:: DATA PROVIDED ::

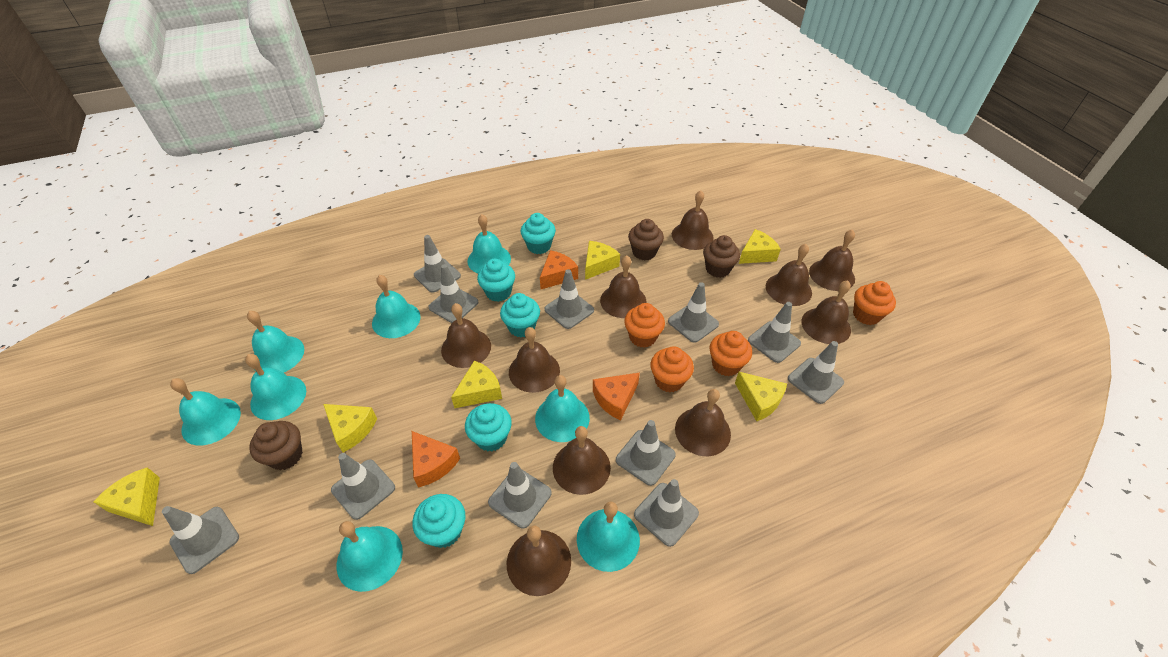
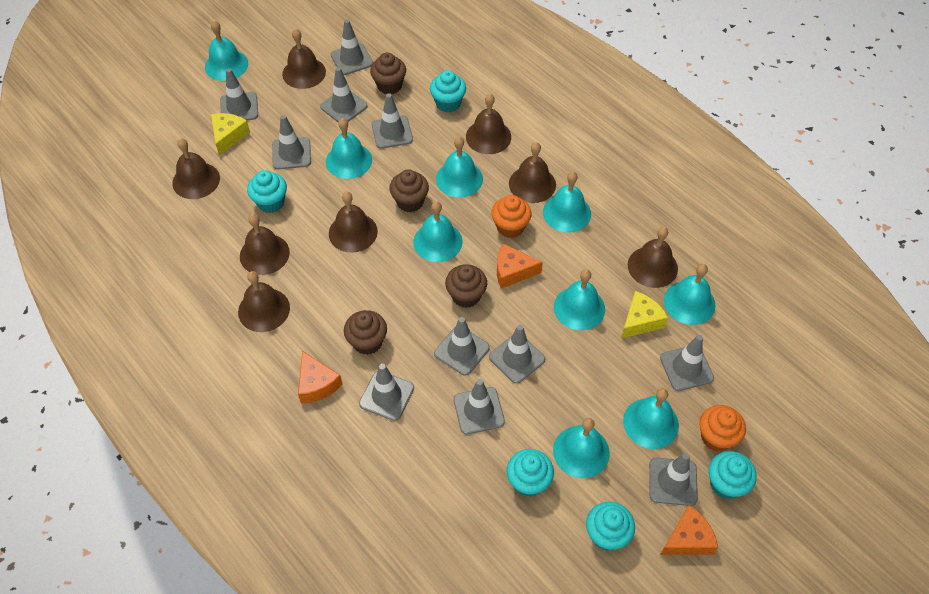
brown bell: [441,303,491,368] [507,526,571,596] [509,327,560,393] [553,426,611,495] [600,255,646,318] [672,190,714,250] [675,389,731,456] [766,244,812,306] [801,281,851,344] [809,229,855,291] = 10 -> [172,138,220,199] [238,271,290,332] [240,214,290,275] [282,28,326,89] [329,192,378,253] [466,94,511,154] [509,142,556,203] [628,227,678,288] = 8
brown cupcake: [249,421,303,470] [628,219,664,260] [703,235,740,278] = 3 -> [344,310,387,355] [370,52,406,94] [389,169,429,212] [445,264,487,308] = 4
orange cupcake: [624,303,665,348] [650,346,694,392] [709,331,752,376] [853,281,896,325] = 4 -> [491,195,531,238] [699,405,746,452] = 2
turquoise bell: [170,378,241,445] [245,354,306,420] [247,311,304,373] [337,521,403,592] [372,275,421,338] [467,214,511,273] [535,375,590,442] [577,501,640,572] = 8 -> [205,21,248,81] [326,118,372,179] [413,201,463,262] [436,137,483,198] [543,172,591,233] [553,418,610,478] [554,269,605,330] [623,388,679,449] [664,264,716,325] = 9
yellow cheese: [93,467,160,526] [323,404,377,452] [451,361,502,408] [585,241,620,280] [735,372,787,421] [739,229,781,264] = 6 -> [211,113,250,156] [621,291,668,338] = 2

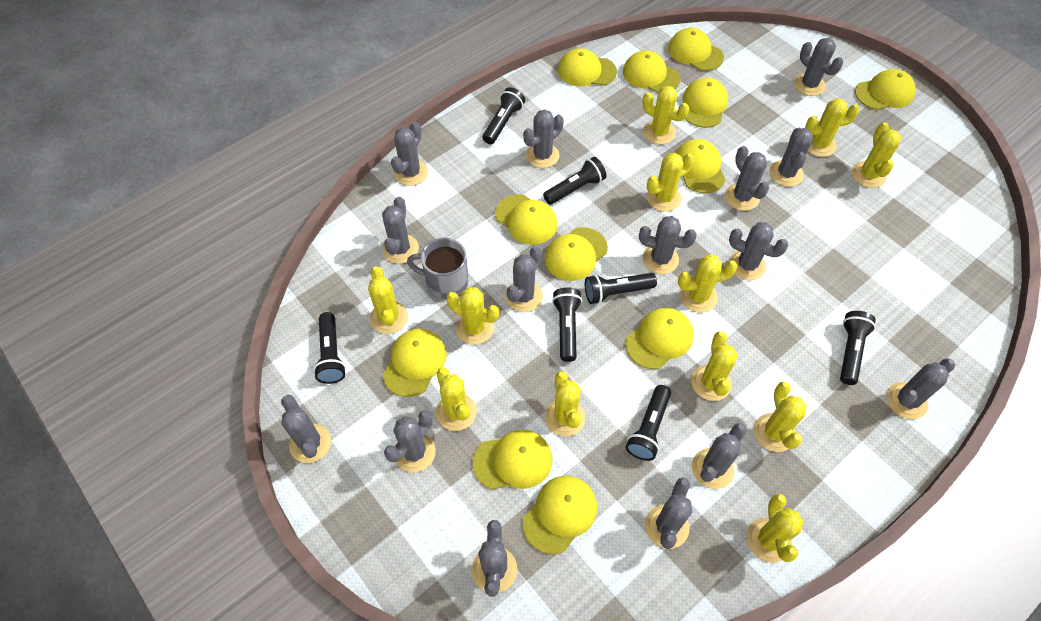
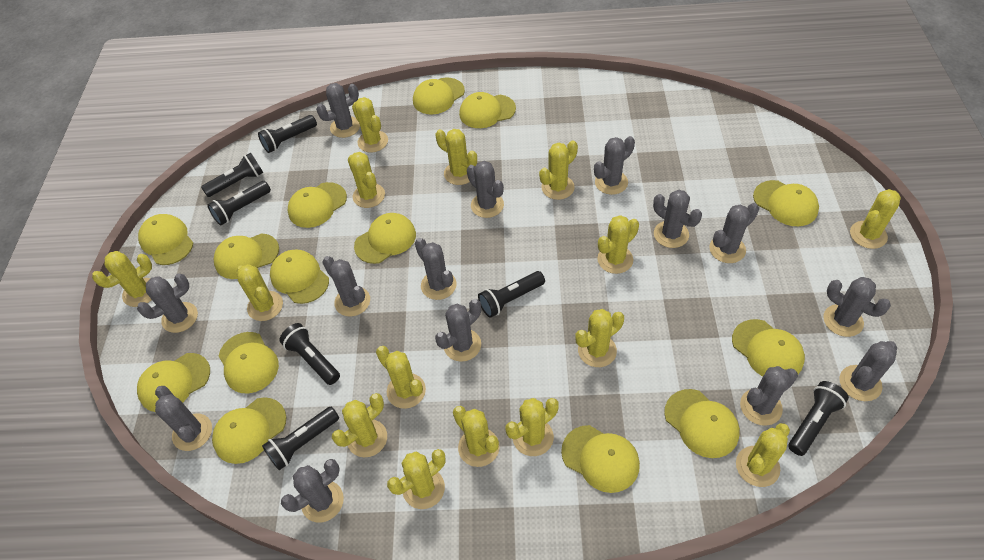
grey cactus: [281,395,331,463] [382,197,419,264] [384,410,436,473] [391,122,428,186] [472,520,517,597] [505,247,543,312] [523,109,564,168] [639,216,697,274] [645,477,693,549] [692,423,747,489] [725,146,769,211] [729,222,788,280] [769,128,814,187] [794,38,843,96] [886,358,955,419] = 15 -> [137,273,198,333] [155,386,212,451] [281,459,344,523] [316,83,360,138] [322,256,370,317] [415,238,456,300] [435,299,481,362] [467,161,504,218] [594,136,635,195] [653,190,702,248] [709,203,759,263] [740,366,798,426] [823,277,891,337] [839,341,897,401] = 14
grey mug: [407,238,468,299] = 1 -> none = 0
yellow cactus: [368,266,408,334] [436,368,477,431] [446,287,499,345] [545,371,586,436] [642,86,689,144] [647,153,694,212] [678,254,738,313] [691,331,738,401] [747,494,804,563] [754,382,807,452] [805,98,860,157] [852,122,901,188] = 12 -> [92,251,152,307] [237,264,283,321] [332,393,387,458] [348,152,385,208] [352,97,388,152] [376,346,426,409] [387,449,445,509] [435,129,477,185] [453,406,500,467] [506,398,559,456] [539,140,578,200] [575,309,624,367] [597,215,639,274] [736,423,790,487] [850,189,901,249] = 15
yellow cap: [383,329,447,397] [473,430,553,490] [495,194,557,245] [523,476,597,554] [545,227,608,281] [558,48,617,86] [623,50,680,93] [626,308,694,369] [668,28,724,71] [676,139,726,193] [683,78,728,128] [855,69,916,110] = 12 -> [137,353,210,412] [138,214,193,265] [212,397,287,464] [214,233,279,279] [219,332,279,393] [270,249,329,304] [288,182,347,228] [354,213,416,264] [413,78,465,115] [459,92,516,128] [561,425,640,493] [664,389,740,458] [732,319,805,377] [753,180,819,226] = 14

:::

WHAT YOU WILL DO
Every entry above is to be copied verbatim, with the pictures removed.

EXERCISE RESULT
brown bell: [441,303,491,368] [507,526,571,596] [509,327,560,393] [553,426,611,495] [600,255,646,318] [672,190,714,250] [675,389,731,456] [766,244,812,306] [801,281,851,344] [809,229,855,291] = 10 -> [172,138,220,199] [238,271,290,332] [240,214,290,275] [282,28,326,89] [329,192,378,253] [466,94,511,154] [509,142,556,203] [628,227,678,288] = 8
brown cupcake: [249,421,303,470] [628,219,664,260] [703,235,740,278] = 3 -> [344,310,387,355] [370,52,406,94] [389,169,429,212] [445,264,487,308] = 4
orange cupcake: [624,303,665,348] [650,346,694,392] [709,331,752,376] [853,281,896,325] = 4 -> [491,195,531,238] [699,405,746,452] = 2
turquoise bell: [170,378,241,445] [245,354,306,420] [247,311,304,373] [337,521,403,592] [372,275,421,338] [467,214,511,273] [535,375,590,442] [577,501,640,572] = 8 -> [205,21,248,81] [326,118,372,179] [413,201,463,262] [436,137,483,198] [543,172,591,233] [553,418,610,478] [554,269,605,330] [623,388,679,449] [664,264,716,325] = 9
yellow cheese: [93,467,160,526] [323,404,377,452] [451,361,502,408] [585,241,620,280] [735,372,787,421] [739,229,781,264] = 6 -> [211,113,250,156] [621,291,668,338] = 2

grey cactus: [281,395,331,463] [382,197,419,264] [384,410,436,473] [391,122,428,186] [472,520,517,597] [505,247,543,312] [523,109,564,168] [639,216,697,274] [645,477,693,549] [692,423,747,489] [725,146,769,211] [729,222,788,280] [769,128,814,187] [794,38,843,96] [886,358,955,419] = 15 -> [137,273,198,333] [155,386,212,451] [281,459,344,523] [316,83,360,138] [322,256,370,317] [415,238,456,300] [435,299,481,362] [467,161,504,218] [594,136,635,195] [653,190,702,248] [709,203,759,263] [740,366,798,426] [823,277,891,337] [839,341,897,401] = 14
grey mug: [407,238,468,299] = 1 -> none = 0
yellow cactus: [368,266,408,334] [436,368,477,431] [446,287,499,345] [545,371,586,436] [642,86,689,144] [647,153,694,212] [678,254,738,313] [691,331,738,401] [747,494,804,563] [754,382,807,452] [805,98,860,157] [852,122,901,188] = 12 -> [92,251,152,307] [237,264,283,321] [332,393,387,458] [348,152,385,208] [352,97,388,152] [376,346,426,409] [387,449,445,509] [435,129,477,185] [453,406,500,467] [506,398,559,456] [539,140,578,200] [575,309,624,367] [597,215,639,274] [736,423,790,487] [850,189,901,249] = 15
yellow cap: [383,329,447,397] [473,430,553,490] [495,194,557,245] [523,476,597,554] [545,227,608,281] [558,48,617,86] [623,50,680,93] [626,308,694,369] [668,28,724,71] [676,139,726,193] [683,78,728,128] [855,69,916,110] = 12 -> [137,353,210,412] [138,214,193,265] [212,397,287,464] [214,233,279,279] [219,332,279,393] [270,249,329,304] [288,182,347,228] [354,213,416,264] [413,78,465,115] [459,92,516,128] [561,425,640,493] [664,389,740,458] [732,319,805,377] [753,180,819,226] = 14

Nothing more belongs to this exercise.